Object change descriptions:
════════════════
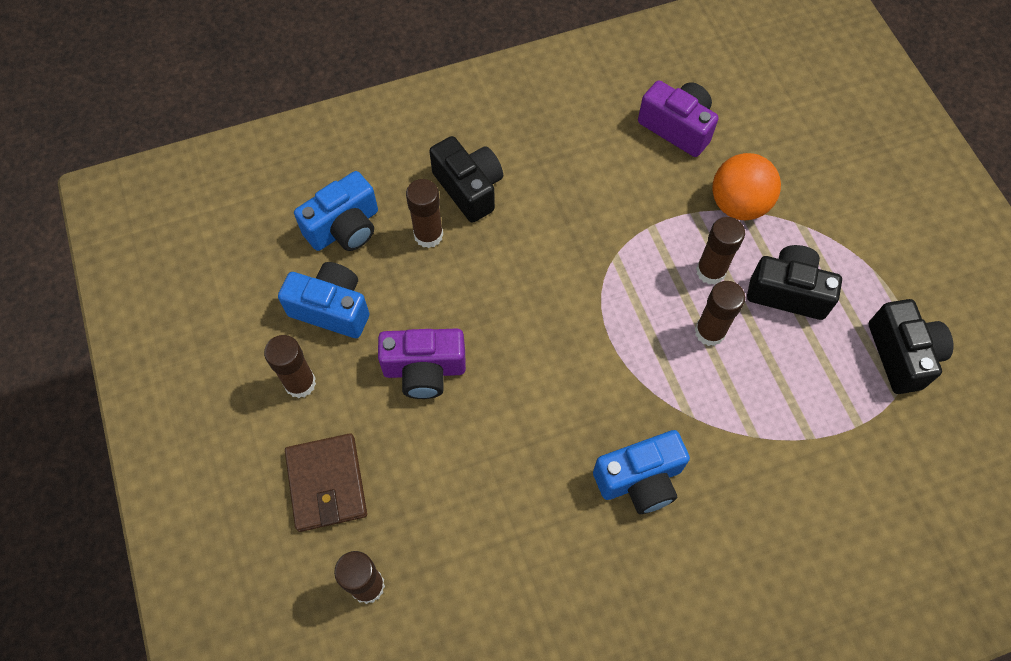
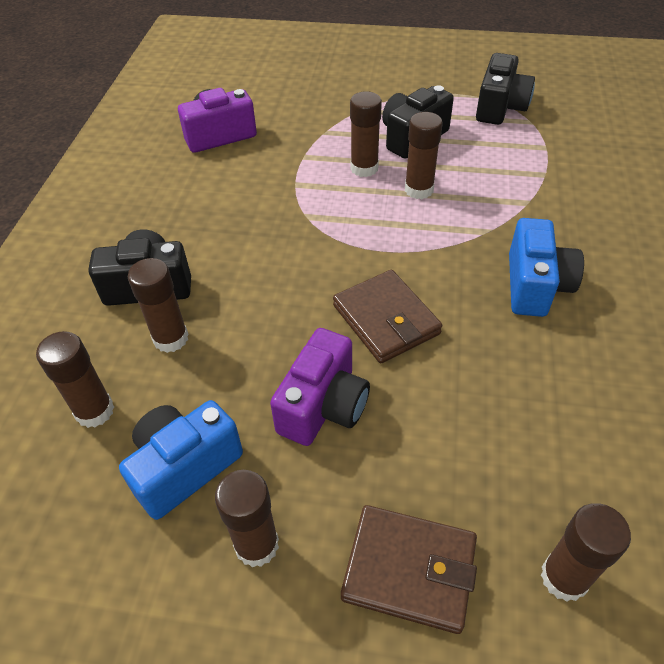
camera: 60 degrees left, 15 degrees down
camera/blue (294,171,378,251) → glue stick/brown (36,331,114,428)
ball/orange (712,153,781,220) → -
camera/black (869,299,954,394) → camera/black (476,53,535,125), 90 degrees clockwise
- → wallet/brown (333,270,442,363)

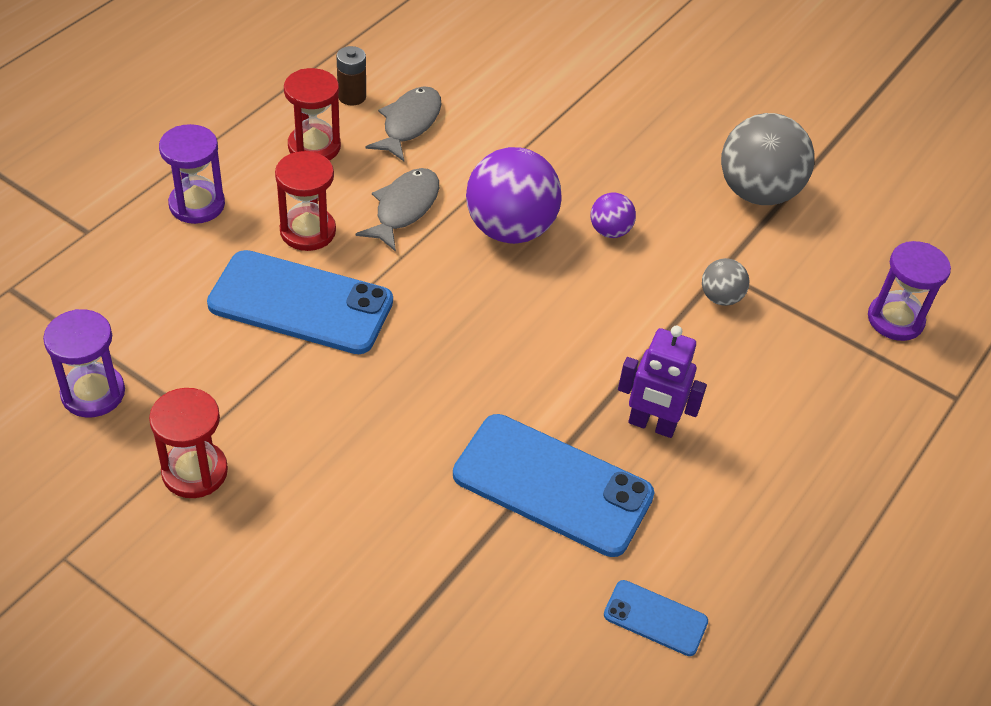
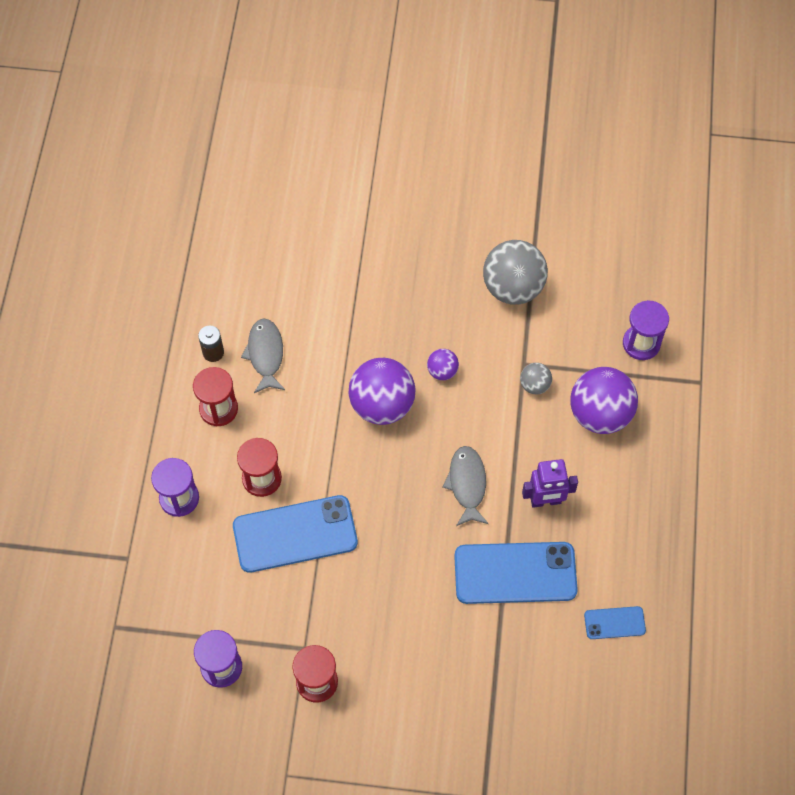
camera: 25 degrees left, 15 degrees up
fish/grey (356,168,439,252) → fish/grey (442,446,489,526), moved
- → ball/purple (570,367,638,434)

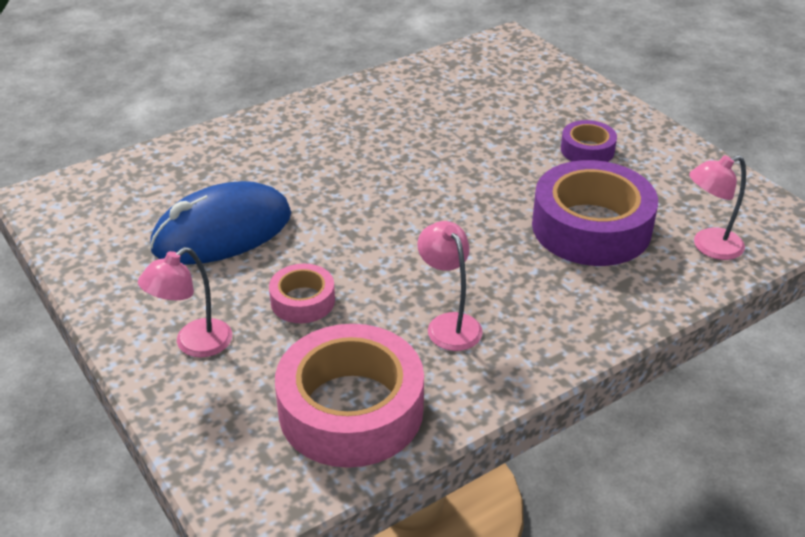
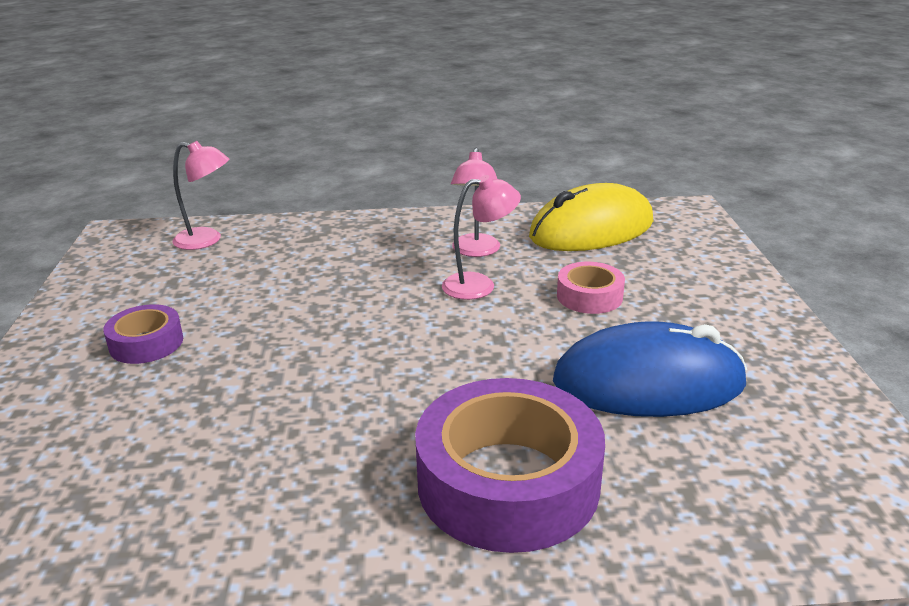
camera: 150 degrees left, 10 degrees down
lamp/pink (138,247,232,357) → lamp/pink (442,175,521,300), moved
tape/pink (275,324,424,468) → mouse/yellow (529,183,653,251)
tape/purple (532,160,658,266) → tape/purple (415,378,605,553), moved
════════════════
## EXERCISE INSTRUCTIONS
Please retype, exactly and only, the lines from the one holding "ball/orange (712,153,781,220) →" to the end of the entries, both ends included, without any pictures.

## REPLY TO THE TASK
ball/orange (712,153,781,220) → -
camera/black (869,299,954,394) → camera/black (476,53,535,125), 90 degrees clockwise
- → wallet/brown (333,270,442,363)

camera: 25 degrees left, 15 degrees up
fish/grey (356,168,439,252) → fish/grey (442,446,489,526), moved
- → ball/purple (570,367,638,434)

camera: 150 degrees left, 10 degrees down
lamp/pink (138,247,232,357) → lamp/pink (442,175,521,300), moved
tape/pink (275,324,424,468) → mouse/yellow (529,183,653,251)
tape/purple (532,160,658,266) → tape/purple (415,378,605,553), moved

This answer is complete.